*** Opening of Provided information ***
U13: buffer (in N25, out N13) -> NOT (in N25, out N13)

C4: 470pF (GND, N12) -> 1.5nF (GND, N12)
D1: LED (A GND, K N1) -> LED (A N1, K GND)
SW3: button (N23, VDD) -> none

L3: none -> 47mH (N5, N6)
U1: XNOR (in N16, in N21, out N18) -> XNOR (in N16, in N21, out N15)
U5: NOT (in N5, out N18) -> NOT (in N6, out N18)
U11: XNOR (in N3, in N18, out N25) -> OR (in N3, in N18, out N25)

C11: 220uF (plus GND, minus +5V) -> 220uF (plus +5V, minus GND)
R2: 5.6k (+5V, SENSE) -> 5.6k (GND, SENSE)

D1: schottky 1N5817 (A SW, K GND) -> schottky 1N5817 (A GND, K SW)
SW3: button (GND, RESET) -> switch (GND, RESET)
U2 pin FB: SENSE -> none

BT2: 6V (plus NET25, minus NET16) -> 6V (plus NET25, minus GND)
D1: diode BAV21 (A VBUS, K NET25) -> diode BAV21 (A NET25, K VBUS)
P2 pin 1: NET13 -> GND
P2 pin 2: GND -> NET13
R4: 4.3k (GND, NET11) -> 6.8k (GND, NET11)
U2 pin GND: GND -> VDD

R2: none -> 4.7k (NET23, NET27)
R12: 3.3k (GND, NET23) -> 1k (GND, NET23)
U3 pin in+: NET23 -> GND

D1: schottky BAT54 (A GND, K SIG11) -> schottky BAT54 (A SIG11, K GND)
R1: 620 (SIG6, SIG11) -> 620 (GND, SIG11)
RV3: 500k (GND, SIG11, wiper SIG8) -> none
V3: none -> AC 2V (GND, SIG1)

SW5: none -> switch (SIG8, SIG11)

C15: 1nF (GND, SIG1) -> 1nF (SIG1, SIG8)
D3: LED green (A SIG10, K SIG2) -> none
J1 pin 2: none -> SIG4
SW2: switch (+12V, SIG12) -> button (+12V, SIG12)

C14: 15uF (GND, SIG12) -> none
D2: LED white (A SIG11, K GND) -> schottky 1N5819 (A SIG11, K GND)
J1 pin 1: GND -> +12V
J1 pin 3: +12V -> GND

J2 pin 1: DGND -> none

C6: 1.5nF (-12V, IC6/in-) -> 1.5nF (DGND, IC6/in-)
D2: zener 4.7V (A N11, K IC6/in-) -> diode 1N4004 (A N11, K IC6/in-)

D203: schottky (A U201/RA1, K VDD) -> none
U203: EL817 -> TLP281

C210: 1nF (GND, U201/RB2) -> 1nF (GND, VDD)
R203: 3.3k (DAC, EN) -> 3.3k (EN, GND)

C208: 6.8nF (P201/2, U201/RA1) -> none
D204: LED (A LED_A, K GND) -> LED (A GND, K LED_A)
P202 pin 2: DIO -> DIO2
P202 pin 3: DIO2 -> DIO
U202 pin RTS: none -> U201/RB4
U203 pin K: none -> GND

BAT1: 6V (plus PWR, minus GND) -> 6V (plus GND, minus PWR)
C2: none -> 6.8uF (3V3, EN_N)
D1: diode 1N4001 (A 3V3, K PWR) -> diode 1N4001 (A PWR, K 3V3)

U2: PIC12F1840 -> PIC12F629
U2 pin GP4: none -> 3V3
*** Close of Provided information ***
▶ **What you are asked to do**
Repeat, exactly as they stand above, the lines from the line with "J1 pin 1: GND -> +12V" to the line with "U203: EL817 -> TLP281", both lines included.

▶ **Exercise solution**
J1 pin 1: GND -> +12V
J1 pin 3: +12V -> GND

J2 pin 1: DGND -> none

C6: 1.5nF (-12V, IC6/in-) -> 1.5nF (DGND, IC6/in-)
D2: zener 4.7V (A N11, K IC6/in-) -> diode 1N4004 (A N11, K IC6/in-)

D203: schottky (A U201/RA1, K VDD) -> none
U203: EL817 -> TLP281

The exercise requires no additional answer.